Task details: Don't include any picture when you restate the data word for word.

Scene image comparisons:
--- START ---

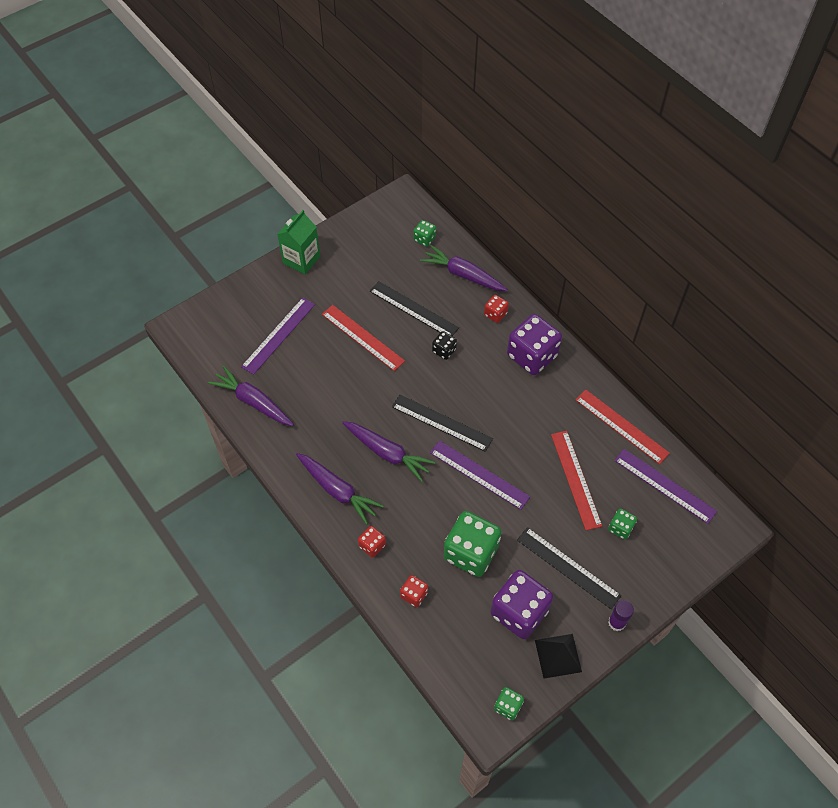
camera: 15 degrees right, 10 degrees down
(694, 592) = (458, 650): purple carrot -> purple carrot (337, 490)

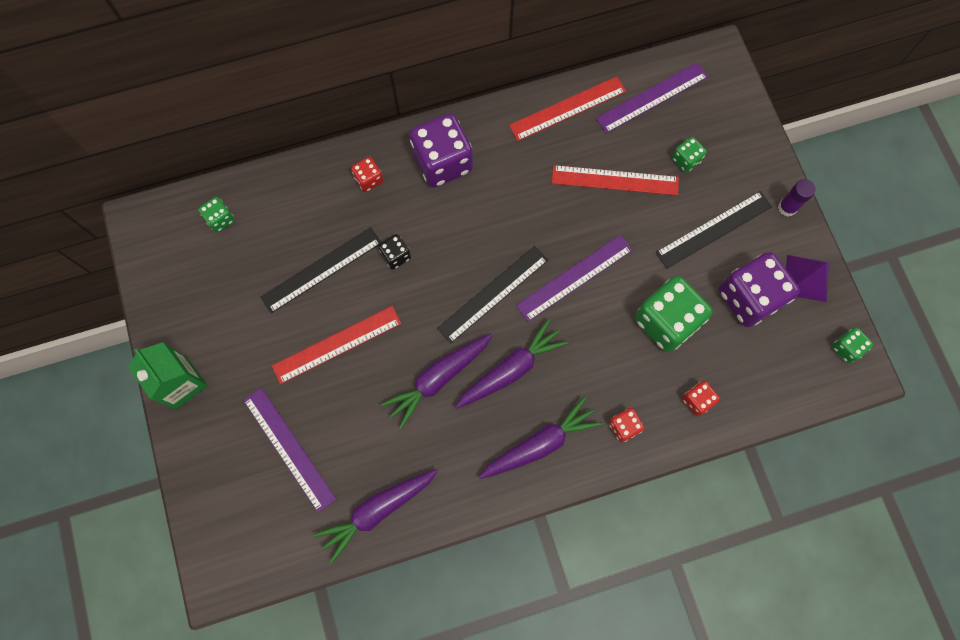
camera: 70 degrees left, 15 degrees up
(463, 275) = (295, 194): purple carrot -> purple carrot (438, 378)
(558, 656) = (806, 278): black pyramid -> purple pyramid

--- END ---

Solution to this exercise:
camera: 15 degrees right, 10 degrees down
(694, 592) = (458, 650): purple carrot -> purple carrot (337, 490)

camera: 70 degrees left, 15 degrees up
(463, 275) = (295, 194): purple carrot -> purple carrot (438, 378)
(558, 656) = (806, 278): black pyramid -> purple pyramid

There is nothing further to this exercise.